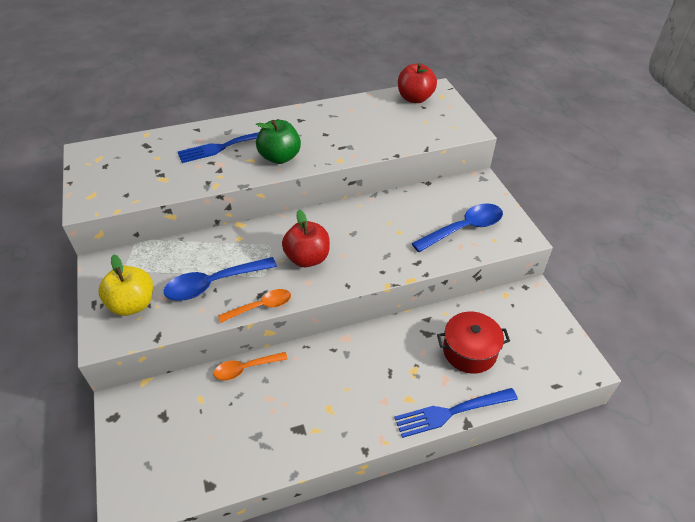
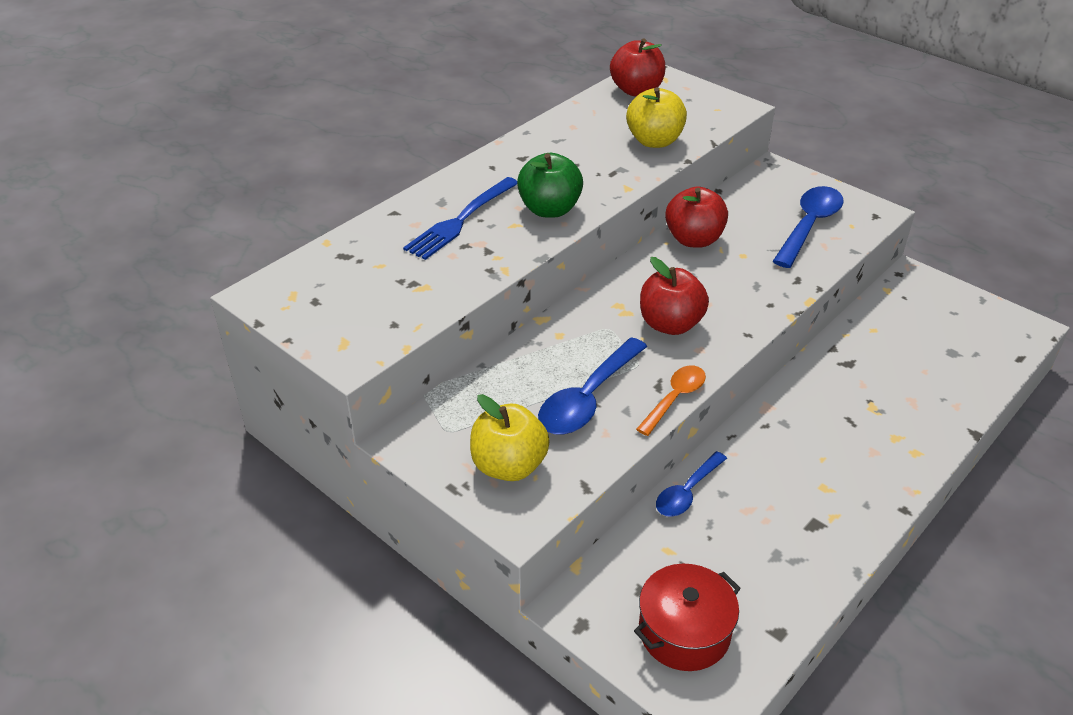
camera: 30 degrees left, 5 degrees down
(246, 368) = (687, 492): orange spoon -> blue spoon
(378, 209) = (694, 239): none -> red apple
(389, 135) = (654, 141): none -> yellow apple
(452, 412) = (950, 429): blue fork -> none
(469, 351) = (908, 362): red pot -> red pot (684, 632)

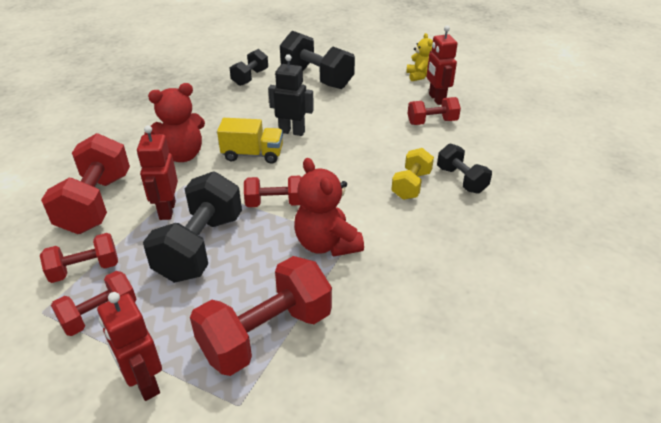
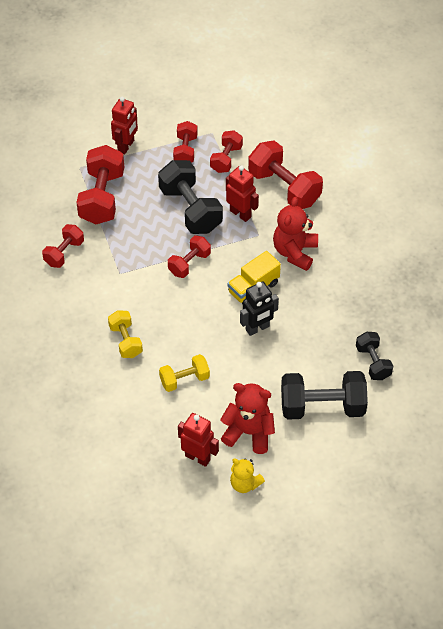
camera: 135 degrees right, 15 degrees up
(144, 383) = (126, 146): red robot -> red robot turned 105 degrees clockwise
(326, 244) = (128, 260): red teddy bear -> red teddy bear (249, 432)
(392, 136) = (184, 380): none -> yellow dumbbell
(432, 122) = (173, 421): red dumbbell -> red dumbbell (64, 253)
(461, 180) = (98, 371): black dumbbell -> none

**YOUR INSTRUCTIONS**. Every line from the one holding "(469, 351) = (908, 362): red" through the final line of the data above is to be reproduced exactly, both ends included, with the pictures left out.

**WRITTEN SOLUTION**.
(469, 351) = (908, 362): red pot -> red pot (684, 632)

camera: 135 degrees right, 15 degrees up
(144, 383) = (126, 146): red robot -> red robot turned 105 degrees clockwise
(326, 244) = (128, 260): red teddy bear -> red teddy bear (249, 432)
(392, 136) = (184, 380): none -> yellow dumbbell
(432, 122) = (173, 421): red dumbbell -> red dumbbell (64, 253)
(461, 180) = (98, 371): black dumbbell -> none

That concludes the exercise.